▸ Data to use:
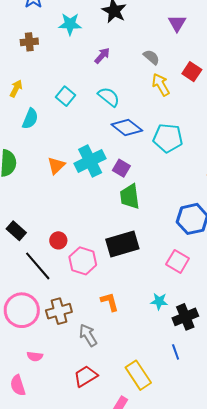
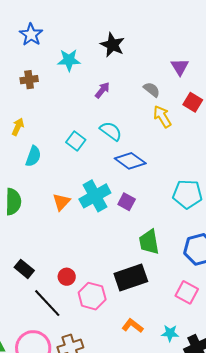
purple triangle: (177, 23) -> (180, 67), moved
cyan square: (65, 96) -> (76, 141), moved
cyan pentagon: (168, 138) -> (187, 194), moved
green trapezoid: (130, 197) -> (149, 242), moved
orange L-shape: (110, 302) -> (133, 326), moved, turned -35

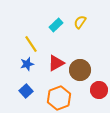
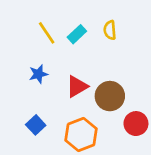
yellow semicircle: (80, 22) -> (110, 30), turned -40
yellow line: (31, 44) -> (47, 33), moved
blue star: (27, 64) -> (38, 74), moved

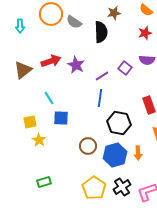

▸ What you are asked to do:
Working from the lines above, reproduce the material exactly and exclude its pictures.

▸ Answer for this exercise:
purple triangle: (177, 23) -> (180, 67), moved
cyan square: (65, 96) -> (76, 141), moved
cyan pentagon: (168, 138) -> (187, 194), moved
green trapezoid: (130, 197) -> (149, 242), moved
orange L-shape: (110, 302) -> (133, 326), moved, turned -35

yellow semicircle: (80, 22) -> (110, 30), turned -40
yellow line: (31, 44) -> (47, 33), moved
blue star: (27, 64) -> (38, 74), moved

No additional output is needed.